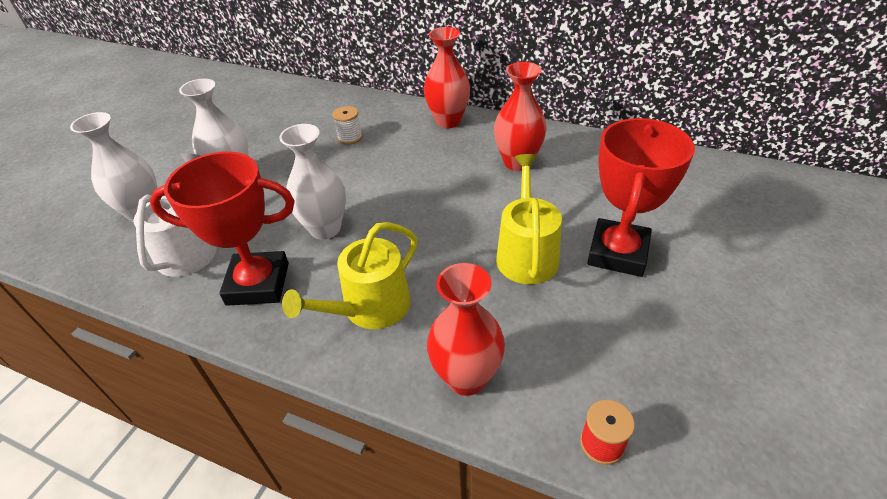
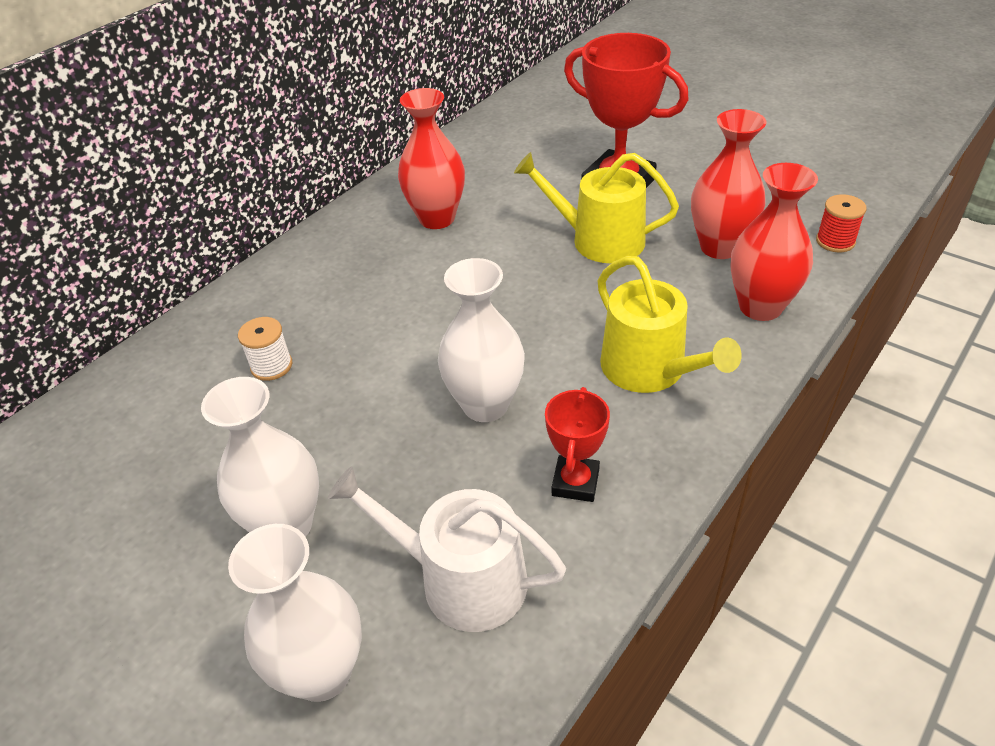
camera: 75 degrees left, 0 degrees up
(258, 284) = (575, 482): red trophy -> red trophy, size x0.53
(448, 121) = (304, 261): red vase -> red vase (719, 247)

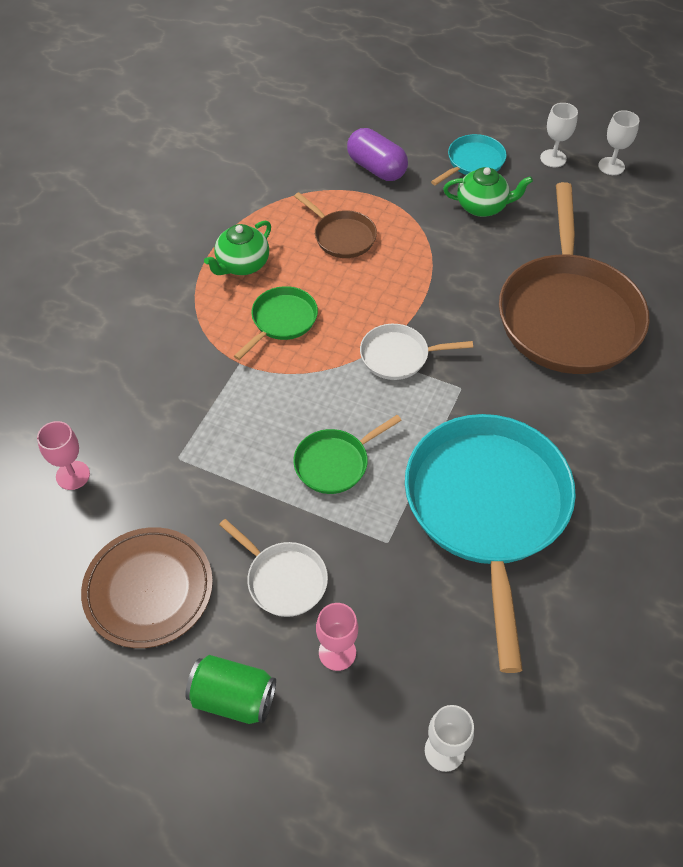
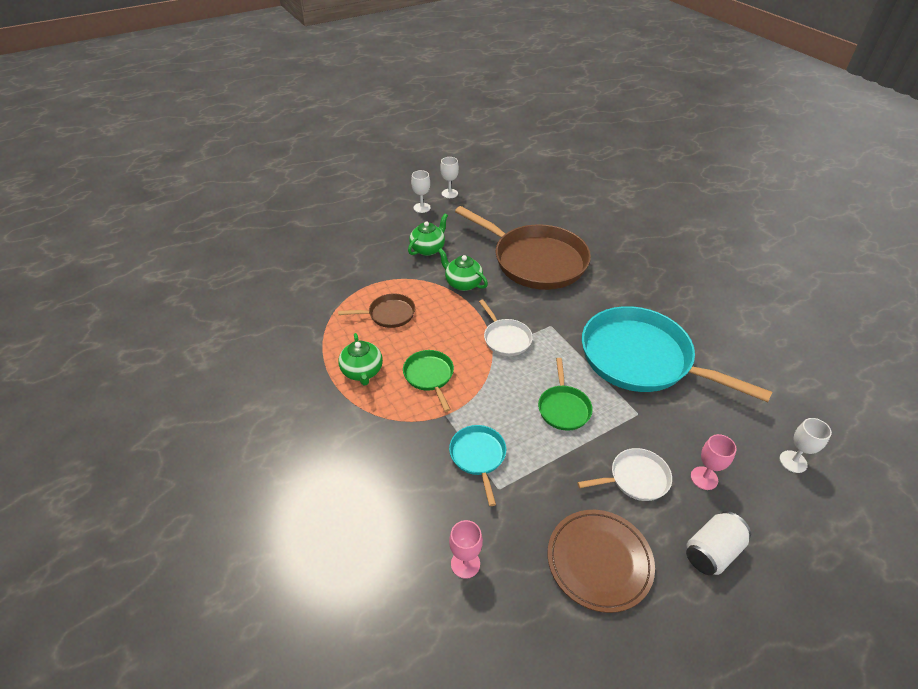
camera: 55 degrees left, 10 degrees down
(233, 698) = (712, 551): green can -> white can
(376, 168) = (350, 272): purple capsule -> none
(398, 356) = (505, 338): white pan -> white pan turned 60 degrees counterclockwise
(454, 269) = (463, 283): none -> green teapot
(473, 162) = (391, 235): turquoise pan -> turquoise pan (478, 456)

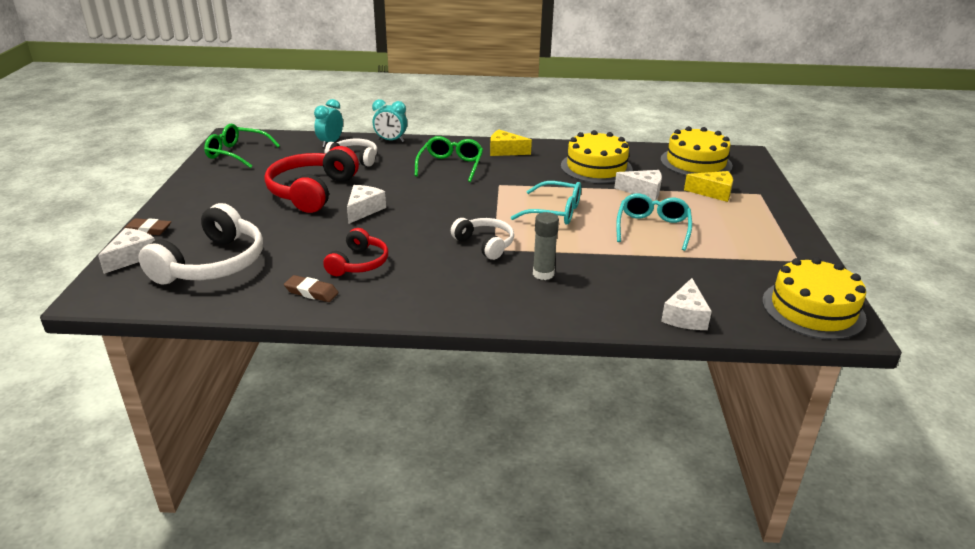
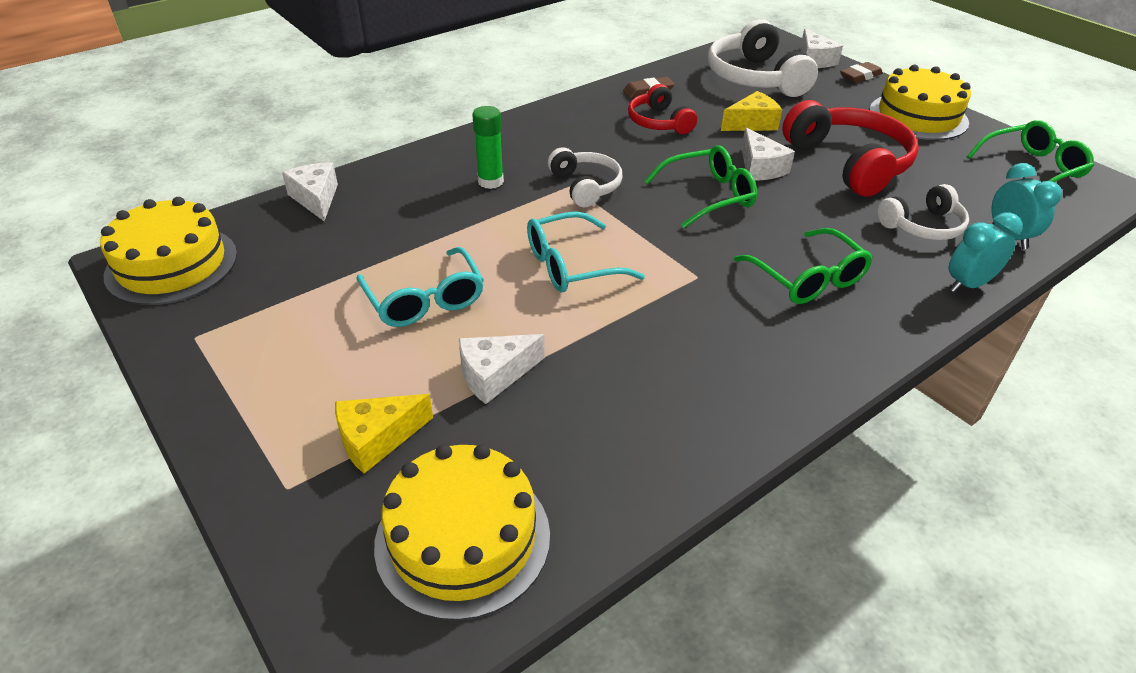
camera: 140 degrees right, 10 degrees up
(424, 210) = (708, 196): none -> green glasses
(485, 244) = (586, 186): white headphones -> white headphones turned 120 degrees counterclockwise
(505, 151) = (801, 357): yellow cheese -> yellow cheese (752, 123)
(543, 274) = (490, 181): grey glue stick -> green glue stick
(596, 167) = (622, 399): yellow cake -> yellow cake (918, 116)

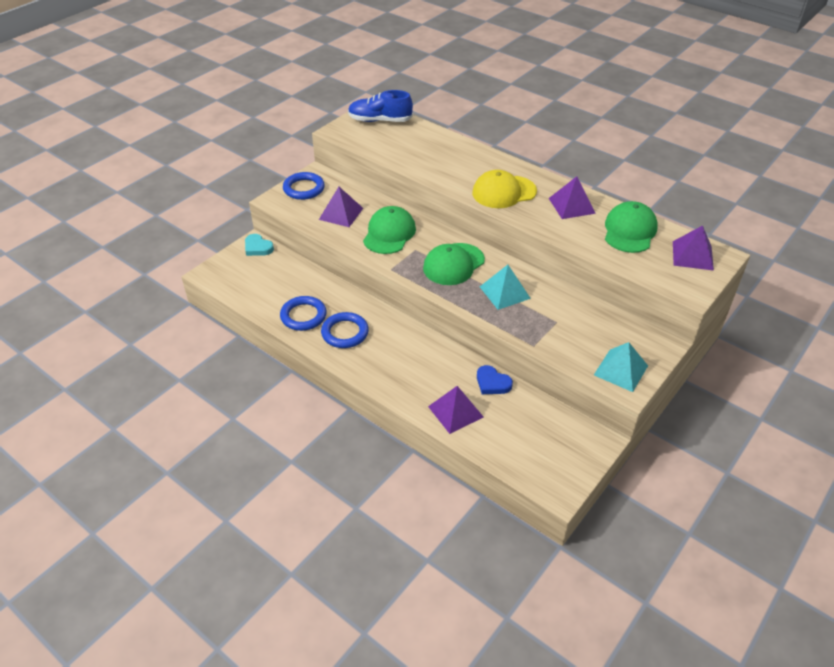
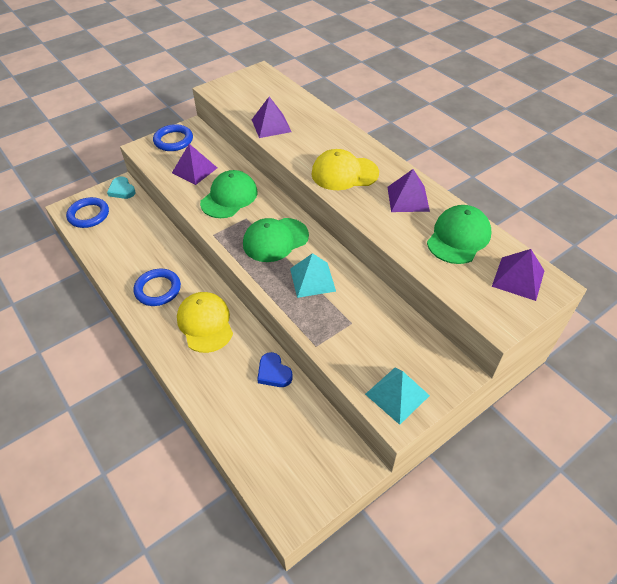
camera: 15 degrees right, 5 degrees up
(303, 316) = (129, 265): blue ring -> blue ring (89, 215)
(380, 120) = (260, 84): blue shoe -> none
(407, 354) = (205, 323): none -> yellow cap
(455, 411) = (223, 397): purple pyramid -> purple pyramid (271, 125)

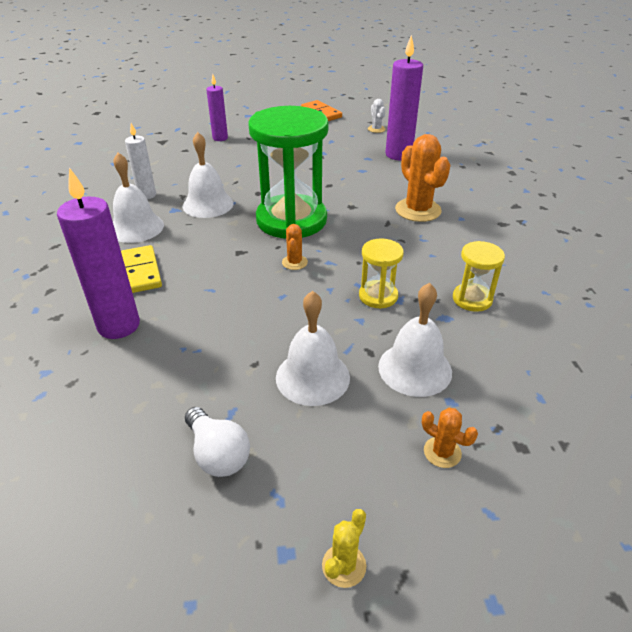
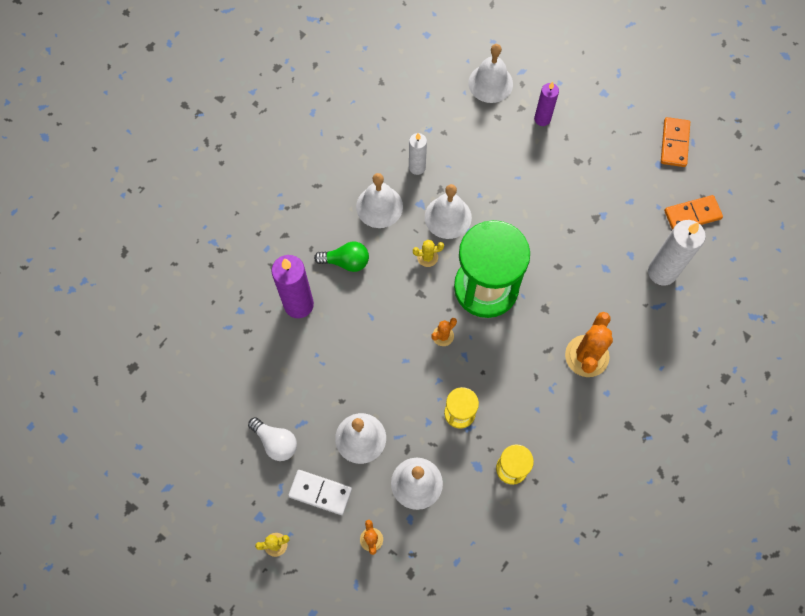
camera: 45 degrees right, 30 degrees up
(141, 272) = (346, 261): yellow domino -> green light bulb
(159, 141) = (490, 83): none -> white bell
(218, 231) = (427, 257): none -> yellow cactus
(218, 454) = (276, 442): white light bulb -> white light bulb turned 60 degrees counterclockwise
(330, 458) = (320, 493): none -> white domino
(376, 129) = (692, 214): white cactus -> orange domino
(398, 155) = (662, 272): purple candle -> white candle

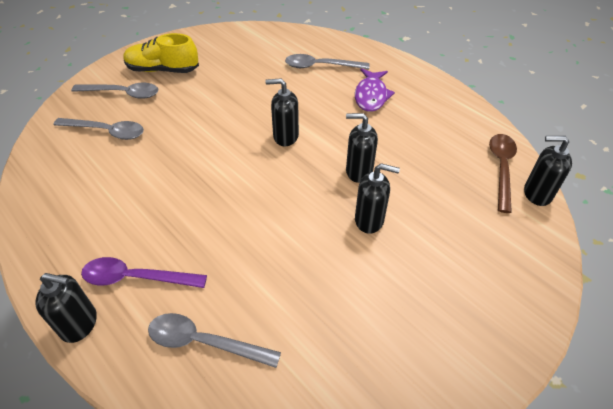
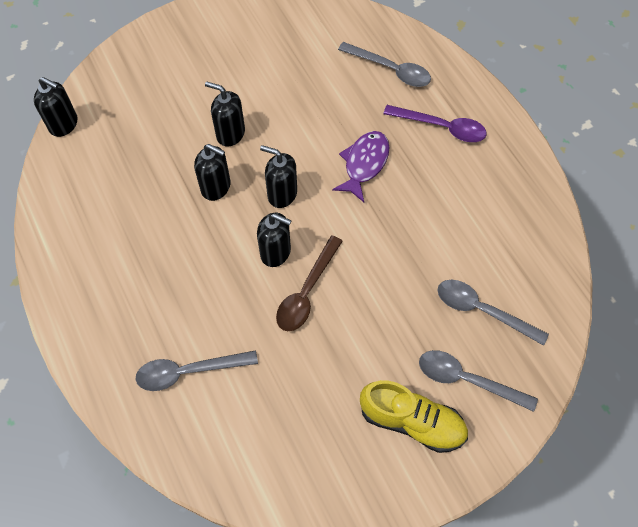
camera: 165 degrees left, 15 degrees up
(79, 324) = (483, 101): black soap dispenser -> black soap dispenser (282, 194)
(320, 66) = (188, 371): grey spoon -> grey spoon turned 150 degrees clockwise
(371, 96) = (149, 295): purple fish -> purple fish (364, 164)
(501, 168) = (74, 157): brown spoon -> brown spoon (306, 292)

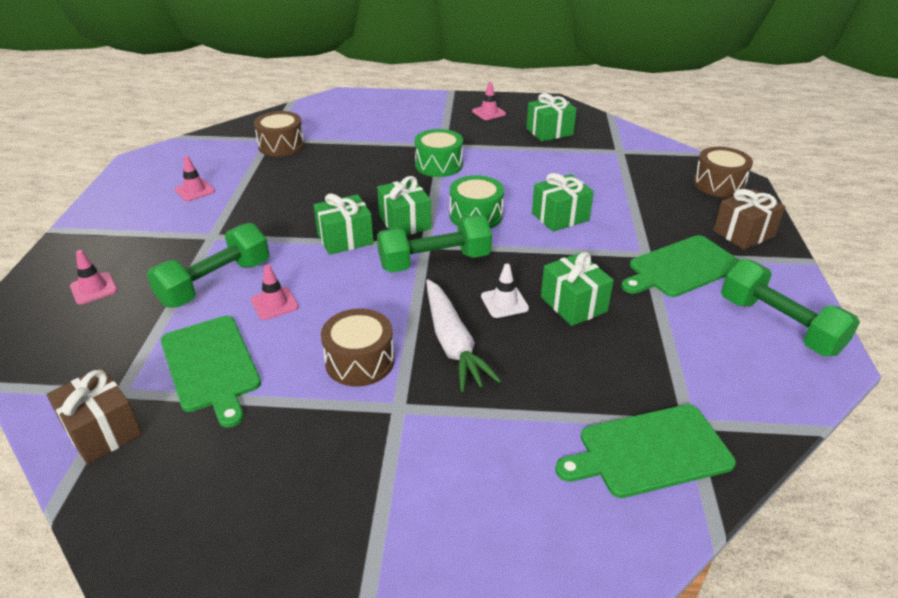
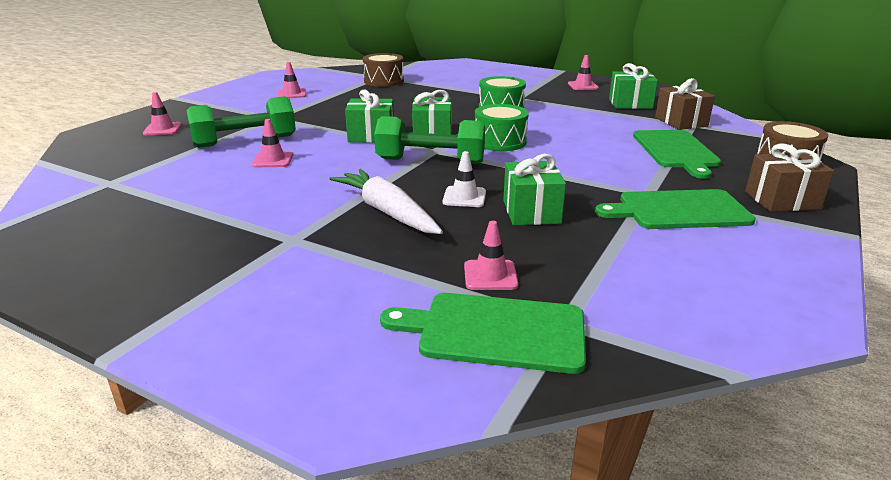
camera: 25 degrees right, 10 degrees down
(102, 431) = (72, 199): brown gift -> brown gift (681, 122)
(211, 366) = (185, 183): green cutting board -> green cutting board (676, 151)
(359, 361) = (296, 205): brown drum -> none
(453, 343) = (387, 212): white carrot -> white carrot turned 135 degrees clockwise
(560, 217) = (581, 155): green gift -> none
(599, 392) = (490, 275): none -> pink traffic cone
(779, 325) = (757, 276): green dumbbell -> none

● ● ●

Print the full listing exactly, dropping the pictures.

camera: 75 degrees left, 0 degrees up
(258, 284) = (575, 482): red trophy -> red trophy, size x0.53
(448, 121) = (304, 261): red vase -> red vase (719, 247)

camera: 55 degrees left, 10 degrees down
(233, 698) = (712, 551): green can -> white can
(376, 168) = (350, 272): purple capsule -> none
(398, 356) = (505, 338): white pan -> white pan turned 60 degrees counterclockwise
(454, 269) = (463, 283): none -> green teapot
(473, 162) = (391, 235): turquoise pan -> turquoise pan (478, 456)

camera: 140 degrees right, 10 degrees up
(424, 210) = (708, 196): none -> green glasses
(485, 244) = (586, 186): white headphones -> white headphones turned 120 degrees counterclockwise
(505, 151) = (801, 357): yellow cheese -> yellow cheese (752, 123)
(543, 274) = (490, 181): grey glue stick -> green glue stick
(596, 167) = (622, 399): yellow cake -> yellow cake (918, 116)

camera: 15 degrees right, 5 degrees up
(303, 316) = (129, 265): blue ring -> blue ring (89, 215)
(380, 120) = (260, 84): blue shoe -> none
(407, 354) = (205, 323): none -> yellow cap
(455, 411) = (223, 397): purple pyramid -> purple pyramid (271, 125)

camera: 45 degrees right, 30 degrees up
(141, 272) = (346, 261): yellow domino -> green light bulb
(159, 141) = (490, 83): none -> white bell
(218, 231) = (427, 257): none -> yellow cactus
(218, 454) = (276, 442): white light bulb -> white light bulb turned 60 degrees counterclockwise
(330, 458) = (320, 493): none -> white domino
(376, 129) = (692, 214): white cactus -> orange domino
(398, 155) = (662, 272): purple candle -> white candle

camera: 165 degrees left, 15 degrees up
(79, 324) = (483, 101): black soap dispenser -> black soap dispenser (282, 194)
(320, 66) = (188, 371): grey spoon -> grey spoon turned 150 degrees clockwise
(371, 96) = (149, 295): purple fish -> purple fish (364, 164)
(501, 168) = (74, 157): brown spoon -> brown spoon (306, 292)

camera: 25 degrees right, 10 degrees down
(102, 431) = (72, 199): brown gift -> brown gift (681, 122)
(211, 366) = (185, 183): green cutting board -> green cutting board (676, 151)
(359, 361) = (296, 205): brown drum -> none
(453, 343) = (387, 212): white carrot -> white carrot turned 135 degrees clockwise
(560, 217) = (581, 155): green gift -> none
(599, 392) = (490, 275): none -> pink traffic cone
(779, 325) = (757, 276): green dumbbell -> none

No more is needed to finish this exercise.